(Records)

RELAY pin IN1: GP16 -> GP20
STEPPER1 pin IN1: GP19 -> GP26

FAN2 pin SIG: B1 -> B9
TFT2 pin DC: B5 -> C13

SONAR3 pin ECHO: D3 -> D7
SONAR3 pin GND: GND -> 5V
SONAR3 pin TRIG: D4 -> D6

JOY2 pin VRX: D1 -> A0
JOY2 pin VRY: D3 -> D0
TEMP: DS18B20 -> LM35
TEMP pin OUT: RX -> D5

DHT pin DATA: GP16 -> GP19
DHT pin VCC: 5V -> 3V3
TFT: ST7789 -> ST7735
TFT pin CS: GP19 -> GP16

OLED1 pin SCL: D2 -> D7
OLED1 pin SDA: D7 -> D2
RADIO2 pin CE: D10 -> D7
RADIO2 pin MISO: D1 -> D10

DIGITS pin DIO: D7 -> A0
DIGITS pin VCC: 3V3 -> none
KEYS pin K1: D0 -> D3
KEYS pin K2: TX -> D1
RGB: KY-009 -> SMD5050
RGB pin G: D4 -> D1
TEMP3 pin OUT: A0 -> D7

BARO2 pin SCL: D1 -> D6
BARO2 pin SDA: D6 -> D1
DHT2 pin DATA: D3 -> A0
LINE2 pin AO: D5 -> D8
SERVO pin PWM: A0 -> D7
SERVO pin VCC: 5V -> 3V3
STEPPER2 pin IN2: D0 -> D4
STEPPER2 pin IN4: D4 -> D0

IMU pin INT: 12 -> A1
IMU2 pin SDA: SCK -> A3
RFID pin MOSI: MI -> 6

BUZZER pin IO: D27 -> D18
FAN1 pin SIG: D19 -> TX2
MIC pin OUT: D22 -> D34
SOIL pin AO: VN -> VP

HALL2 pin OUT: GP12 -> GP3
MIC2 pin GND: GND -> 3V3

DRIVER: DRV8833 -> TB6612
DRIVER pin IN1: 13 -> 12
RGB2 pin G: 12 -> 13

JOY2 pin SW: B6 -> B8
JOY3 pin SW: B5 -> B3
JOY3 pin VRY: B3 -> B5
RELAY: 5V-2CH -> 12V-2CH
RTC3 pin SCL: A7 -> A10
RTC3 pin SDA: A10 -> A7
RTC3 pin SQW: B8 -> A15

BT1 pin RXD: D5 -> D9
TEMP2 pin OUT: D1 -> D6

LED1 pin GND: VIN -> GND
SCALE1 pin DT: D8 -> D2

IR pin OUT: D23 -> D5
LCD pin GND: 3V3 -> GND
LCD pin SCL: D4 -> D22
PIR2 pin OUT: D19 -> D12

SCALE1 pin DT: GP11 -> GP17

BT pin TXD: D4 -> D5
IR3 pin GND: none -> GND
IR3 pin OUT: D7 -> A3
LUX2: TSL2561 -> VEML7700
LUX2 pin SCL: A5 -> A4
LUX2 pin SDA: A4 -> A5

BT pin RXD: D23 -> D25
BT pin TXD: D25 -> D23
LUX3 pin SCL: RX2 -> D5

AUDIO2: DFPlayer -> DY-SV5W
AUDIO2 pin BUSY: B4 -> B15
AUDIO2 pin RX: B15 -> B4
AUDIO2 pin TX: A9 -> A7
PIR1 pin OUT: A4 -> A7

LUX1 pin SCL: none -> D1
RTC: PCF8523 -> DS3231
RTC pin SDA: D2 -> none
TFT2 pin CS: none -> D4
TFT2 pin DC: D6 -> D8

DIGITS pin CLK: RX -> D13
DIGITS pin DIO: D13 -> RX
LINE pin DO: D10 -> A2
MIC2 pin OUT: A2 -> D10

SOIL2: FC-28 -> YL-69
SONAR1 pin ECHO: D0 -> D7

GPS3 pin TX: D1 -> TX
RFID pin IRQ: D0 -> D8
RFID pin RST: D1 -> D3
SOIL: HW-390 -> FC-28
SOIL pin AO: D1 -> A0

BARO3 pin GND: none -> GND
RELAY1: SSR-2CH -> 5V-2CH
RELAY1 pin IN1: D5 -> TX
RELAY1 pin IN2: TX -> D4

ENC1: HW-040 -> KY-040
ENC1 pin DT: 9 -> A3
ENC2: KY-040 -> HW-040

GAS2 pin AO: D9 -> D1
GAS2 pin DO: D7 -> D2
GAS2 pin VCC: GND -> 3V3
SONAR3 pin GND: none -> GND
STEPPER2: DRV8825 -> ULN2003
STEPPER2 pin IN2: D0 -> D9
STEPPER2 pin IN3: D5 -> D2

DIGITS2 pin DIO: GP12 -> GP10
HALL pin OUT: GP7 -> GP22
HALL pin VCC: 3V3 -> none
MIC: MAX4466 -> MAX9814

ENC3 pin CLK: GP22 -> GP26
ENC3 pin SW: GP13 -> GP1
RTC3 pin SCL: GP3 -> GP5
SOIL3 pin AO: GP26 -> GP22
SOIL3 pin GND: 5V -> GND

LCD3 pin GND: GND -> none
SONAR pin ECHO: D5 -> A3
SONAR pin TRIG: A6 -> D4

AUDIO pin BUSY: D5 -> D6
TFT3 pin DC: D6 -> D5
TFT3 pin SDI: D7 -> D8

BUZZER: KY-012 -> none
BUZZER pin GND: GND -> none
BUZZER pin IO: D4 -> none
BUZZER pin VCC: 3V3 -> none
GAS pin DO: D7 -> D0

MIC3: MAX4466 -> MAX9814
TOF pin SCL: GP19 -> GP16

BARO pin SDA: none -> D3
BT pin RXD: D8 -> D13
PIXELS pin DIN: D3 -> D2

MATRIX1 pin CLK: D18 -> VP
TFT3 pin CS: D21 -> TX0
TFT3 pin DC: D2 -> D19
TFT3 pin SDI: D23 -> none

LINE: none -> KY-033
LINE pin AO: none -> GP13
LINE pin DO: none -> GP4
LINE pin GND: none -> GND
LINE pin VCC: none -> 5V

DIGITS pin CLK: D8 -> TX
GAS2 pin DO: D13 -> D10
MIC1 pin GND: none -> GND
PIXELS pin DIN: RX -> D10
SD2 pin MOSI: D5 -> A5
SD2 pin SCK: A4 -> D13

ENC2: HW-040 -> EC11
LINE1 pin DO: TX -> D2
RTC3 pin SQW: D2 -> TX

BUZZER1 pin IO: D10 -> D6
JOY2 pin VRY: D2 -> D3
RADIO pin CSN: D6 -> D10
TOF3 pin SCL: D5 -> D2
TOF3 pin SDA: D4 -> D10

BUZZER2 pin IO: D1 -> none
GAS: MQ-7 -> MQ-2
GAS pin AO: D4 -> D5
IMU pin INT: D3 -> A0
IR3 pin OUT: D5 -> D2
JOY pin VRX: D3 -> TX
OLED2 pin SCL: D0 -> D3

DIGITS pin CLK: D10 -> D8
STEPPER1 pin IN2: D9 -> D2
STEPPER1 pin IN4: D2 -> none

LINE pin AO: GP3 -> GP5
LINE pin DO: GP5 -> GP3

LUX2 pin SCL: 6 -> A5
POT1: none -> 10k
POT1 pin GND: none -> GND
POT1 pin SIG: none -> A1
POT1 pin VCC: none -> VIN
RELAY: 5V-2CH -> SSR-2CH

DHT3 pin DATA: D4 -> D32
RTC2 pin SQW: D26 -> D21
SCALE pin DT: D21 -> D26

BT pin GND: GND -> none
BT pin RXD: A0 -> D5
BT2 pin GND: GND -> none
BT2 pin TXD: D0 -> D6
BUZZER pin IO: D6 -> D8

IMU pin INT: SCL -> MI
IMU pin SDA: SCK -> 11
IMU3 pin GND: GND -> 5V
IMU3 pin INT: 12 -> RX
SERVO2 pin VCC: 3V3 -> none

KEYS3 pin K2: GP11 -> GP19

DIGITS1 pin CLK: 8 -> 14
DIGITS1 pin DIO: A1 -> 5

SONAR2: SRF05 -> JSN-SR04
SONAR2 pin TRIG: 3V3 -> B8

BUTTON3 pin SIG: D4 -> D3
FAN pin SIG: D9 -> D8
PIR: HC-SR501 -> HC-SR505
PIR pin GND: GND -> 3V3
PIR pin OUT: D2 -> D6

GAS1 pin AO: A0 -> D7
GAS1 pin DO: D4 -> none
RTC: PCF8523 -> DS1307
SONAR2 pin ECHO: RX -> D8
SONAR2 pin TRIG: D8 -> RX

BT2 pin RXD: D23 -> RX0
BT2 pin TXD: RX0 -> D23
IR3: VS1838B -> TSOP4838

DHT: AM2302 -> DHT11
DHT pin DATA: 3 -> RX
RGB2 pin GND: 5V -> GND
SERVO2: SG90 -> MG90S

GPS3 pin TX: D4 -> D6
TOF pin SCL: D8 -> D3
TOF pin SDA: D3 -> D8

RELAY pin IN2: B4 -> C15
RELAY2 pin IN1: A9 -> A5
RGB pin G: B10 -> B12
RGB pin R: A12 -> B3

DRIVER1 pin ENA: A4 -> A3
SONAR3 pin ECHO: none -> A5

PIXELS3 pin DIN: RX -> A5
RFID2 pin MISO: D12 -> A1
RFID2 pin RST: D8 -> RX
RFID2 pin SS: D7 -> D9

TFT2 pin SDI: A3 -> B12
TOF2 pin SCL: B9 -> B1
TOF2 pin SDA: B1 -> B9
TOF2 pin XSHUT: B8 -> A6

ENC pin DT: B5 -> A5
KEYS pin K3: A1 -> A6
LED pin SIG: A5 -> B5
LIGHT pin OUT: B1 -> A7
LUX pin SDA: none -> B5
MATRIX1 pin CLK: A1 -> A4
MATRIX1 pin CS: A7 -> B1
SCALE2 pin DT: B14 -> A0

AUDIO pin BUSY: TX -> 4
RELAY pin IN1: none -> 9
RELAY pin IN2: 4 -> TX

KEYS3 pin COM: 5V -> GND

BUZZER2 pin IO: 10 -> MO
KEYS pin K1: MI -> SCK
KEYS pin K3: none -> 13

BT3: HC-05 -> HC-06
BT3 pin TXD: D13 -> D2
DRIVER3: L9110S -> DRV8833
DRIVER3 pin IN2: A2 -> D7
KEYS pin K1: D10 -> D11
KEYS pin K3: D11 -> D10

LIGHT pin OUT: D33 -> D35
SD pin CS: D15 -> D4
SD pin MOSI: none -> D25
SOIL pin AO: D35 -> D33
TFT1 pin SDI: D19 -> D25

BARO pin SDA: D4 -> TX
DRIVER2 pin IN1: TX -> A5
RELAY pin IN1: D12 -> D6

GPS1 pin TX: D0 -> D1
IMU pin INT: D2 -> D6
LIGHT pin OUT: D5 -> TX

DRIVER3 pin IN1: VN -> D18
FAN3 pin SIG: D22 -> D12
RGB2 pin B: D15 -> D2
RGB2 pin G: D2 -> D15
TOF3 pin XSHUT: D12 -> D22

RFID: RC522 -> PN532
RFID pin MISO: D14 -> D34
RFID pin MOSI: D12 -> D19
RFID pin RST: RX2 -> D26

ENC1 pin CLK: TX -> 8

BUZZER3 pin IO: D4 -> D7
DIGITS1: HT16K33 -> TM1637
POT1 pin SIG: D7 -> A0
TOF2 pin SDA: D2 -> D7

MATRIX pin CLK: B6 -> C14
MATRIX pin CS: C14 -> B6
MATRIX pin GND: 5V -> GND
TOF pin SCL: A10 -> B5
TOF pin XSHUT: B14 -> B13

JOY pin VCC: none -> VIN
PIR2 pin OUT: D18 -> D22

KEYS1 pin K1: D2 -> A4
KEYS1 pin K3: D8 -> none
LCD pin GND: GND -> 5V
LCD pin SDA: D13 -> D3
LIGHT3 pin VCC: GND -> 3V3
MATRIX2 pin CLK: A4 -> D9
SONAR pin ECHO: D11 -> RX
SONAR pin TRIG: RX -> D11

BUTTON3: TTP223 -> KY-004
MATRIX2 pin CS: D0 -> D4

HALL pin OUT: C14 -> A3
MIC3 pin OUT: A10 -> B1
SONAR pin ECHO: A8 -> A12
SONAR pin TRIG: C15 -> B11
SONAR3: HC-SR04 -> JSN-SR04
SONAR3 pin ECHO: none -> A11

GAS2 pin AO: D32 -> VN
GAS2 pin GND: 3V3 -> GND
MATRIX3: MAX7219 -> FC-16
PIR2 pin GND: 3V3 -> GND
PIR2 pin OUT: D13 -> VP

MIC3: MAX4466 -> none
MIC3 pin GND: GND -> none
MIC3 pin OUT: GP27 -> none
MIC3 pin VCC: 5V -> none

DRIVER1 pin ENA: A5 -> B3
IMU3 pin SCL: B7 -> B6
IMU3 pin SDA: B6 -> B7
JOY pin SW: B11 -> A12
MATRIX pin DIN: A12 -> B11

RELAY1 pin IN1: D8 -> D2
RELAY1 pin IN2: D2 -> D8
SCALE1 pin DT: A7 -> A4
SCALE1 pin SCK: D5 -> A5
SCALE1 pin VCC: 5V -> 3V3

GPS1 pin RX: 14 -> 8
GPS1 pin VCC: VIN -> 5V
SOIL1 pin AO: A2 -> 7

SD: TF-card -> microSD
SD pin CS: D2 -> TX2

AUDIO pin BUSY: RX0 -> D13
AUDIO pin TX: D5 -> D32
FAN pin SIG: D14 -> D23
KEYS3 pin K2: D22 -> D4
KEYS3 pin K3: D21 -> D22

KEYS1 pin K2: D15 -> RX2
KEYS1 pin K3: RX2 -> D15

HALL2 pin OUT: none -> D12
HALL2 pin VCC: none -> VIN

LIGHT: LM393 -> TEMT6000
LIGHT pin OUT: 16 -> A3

(Exercise requirements)
Search the listing above for the lines with "FAN2 pin SIG: B1 -> B9" and "DHT2 pin DATA: D3 -> A0", then output those lines and all lines between them exactly.

(Solution to this problem)
FAN2 pin SIG: B1 -> B9
TFT2 pin DC: B5 -> C13

SONAR3 pin ECHO: D3 -> D7
SONAR3 pin GND: GND -> 5V
SONAR3 pin TRIG: D4 -> D6

JOY2 pin VRX: D1 -> A0
JOY2 pin VRY: D3 -> D0
TEMP: DS18B20 -> LM35
TEMP pin OUT: RX -> D5

DHT pin DATA: GP16 -> GP19
DHT pin VCC: 5V -> 3V3
TFT: ST7789 -> ST7735
TFT pin CS: GP19 -> GP16

OLED1 pin SCL: D2 -> D7
OLED1 pin SDA: D7 -> D2
RADIO2 pin CE: D10 -> D7
RADIO2 pin MISO: D1 -> D10

DIGITS pin DIO: D7 -> A0
DIGITS pin VCC: 3V3 -> none
KEYS pin K1: D0 -> D3
KEYS pin K2: TX -> D1
RGB: KY-009 -> SMD5050
RGB pin G: D4 -> D1
TEMP3 pin OUT: A0 -> D7

BARO2 pin SCL: D1 -> D6
BARO2 pin SDA: D6 -> D1
DHT2 pin DATA: D3 -> A0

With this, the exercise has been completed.